Work instructions: Report how many lines in the data below contain the string "highlighted", matching case exactly. Give only the number.

Raw records:
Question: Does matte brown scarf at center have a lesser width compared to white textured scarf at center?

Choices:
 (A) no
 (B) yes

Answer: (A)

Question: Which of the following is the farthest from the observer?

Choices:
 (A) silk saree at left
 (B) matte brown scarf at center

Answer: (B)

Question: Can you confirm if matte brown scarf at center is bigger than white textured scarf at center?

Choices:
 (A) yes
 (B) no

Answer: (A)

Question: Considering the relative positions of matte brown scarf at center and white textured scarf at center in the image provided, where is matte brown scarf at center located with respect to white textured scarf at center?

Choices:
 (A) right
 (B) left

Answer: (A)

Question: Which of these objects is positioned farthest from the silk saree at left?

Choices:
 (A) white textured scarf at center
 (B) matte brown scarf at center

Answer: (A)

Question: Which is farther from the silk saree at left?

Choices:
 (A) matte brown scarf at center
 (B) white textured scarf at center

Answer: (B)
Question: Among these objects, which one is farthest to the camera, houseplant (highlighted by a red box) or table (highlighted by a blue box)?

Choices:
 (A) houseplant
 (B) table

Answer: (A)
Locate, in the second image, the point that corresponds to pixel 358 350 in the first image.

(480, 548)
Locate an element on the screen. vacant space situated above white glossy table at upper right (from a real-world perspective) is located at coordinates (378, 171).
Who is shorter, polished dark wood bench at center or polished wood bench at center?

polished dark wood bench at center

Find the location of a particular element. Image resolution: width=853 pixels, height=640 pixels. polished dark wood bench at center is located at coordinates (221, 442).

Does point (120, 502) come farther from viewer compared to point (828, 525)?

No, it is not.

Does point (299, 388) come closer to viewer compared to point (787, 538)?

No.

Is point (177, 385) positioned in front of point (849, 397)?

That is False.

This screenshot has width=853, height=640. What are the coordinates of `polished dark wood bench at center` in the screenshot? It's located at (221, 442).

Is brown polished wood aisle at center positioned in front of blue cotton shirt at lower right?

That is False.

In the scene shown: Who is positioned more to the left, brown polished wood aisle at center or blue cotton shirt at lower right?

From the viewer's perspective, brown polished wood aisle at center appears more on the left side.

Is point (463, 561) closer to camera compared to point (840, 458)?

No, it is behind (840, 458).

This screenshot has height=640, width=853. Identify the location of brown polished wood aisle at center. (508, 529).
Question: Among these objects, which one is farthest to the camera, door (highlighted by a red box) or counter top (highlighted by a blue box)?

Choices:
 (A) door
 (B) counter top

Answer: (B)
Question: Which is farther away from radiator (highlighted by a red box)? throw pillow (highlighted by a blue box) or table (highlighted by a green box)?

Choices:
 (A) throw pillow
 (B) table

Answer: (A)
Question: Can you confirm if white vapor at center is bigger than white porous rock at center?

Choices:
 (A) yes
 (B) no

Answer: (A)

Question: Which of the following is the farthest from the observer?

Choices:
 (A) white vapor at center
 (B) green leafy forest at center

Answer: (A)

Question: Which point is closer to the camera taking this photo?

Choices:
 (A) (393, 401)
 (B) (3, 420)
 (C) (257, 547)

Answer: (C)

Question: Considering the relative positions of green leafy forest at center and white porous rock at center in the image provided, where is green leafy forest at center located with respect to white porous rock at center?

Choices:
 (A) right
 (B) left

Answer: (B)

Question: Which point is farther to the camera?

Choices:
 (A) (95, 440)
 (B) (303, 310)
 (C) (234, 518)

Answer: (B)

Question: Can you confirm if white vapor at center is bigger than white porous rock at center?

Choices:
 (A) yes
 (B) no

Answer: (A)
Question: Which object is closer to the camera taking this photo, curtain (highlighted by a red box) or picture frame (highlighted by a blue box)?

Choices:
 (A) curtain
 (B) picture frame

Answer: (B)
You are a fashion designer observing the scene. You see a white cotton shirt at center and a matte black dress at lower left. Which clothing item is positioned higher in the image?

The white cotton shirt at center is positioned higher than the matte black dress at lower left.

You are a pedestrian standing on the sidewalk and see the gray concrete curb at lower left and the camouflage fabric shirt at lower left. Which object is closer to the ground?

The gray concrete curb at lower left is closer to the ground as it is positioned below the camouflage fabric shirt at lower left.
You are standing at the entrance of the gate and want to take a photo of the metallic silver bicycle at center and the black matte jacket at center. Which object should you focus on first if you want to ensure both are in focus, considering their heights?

Written answer: 4